INSTRUCTIONS TO FOLLOW:
Search term "type": please copy every line of the records below that contains it.
-=-=-=-=-
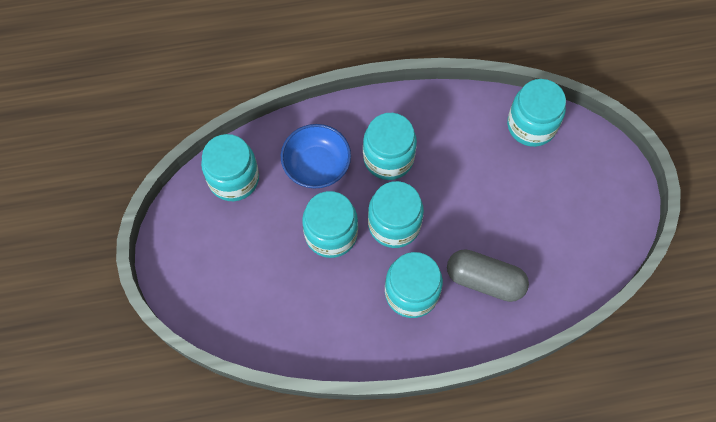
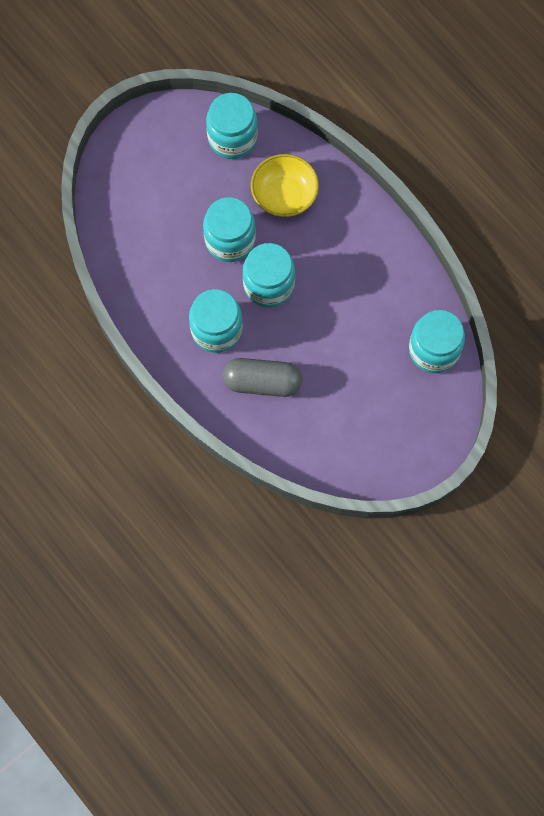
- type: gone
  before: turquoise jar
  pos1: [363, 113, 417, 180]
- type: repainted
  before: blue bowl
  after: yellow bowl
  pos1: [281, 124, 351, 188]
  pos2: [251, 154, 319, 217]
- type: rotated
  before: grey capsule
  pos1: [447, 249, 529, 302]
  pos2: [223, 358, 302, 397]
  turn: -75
-=-=-=-=-
WRITTEN SOLUTION:
- type: gone
- type: repainted
- type: rotated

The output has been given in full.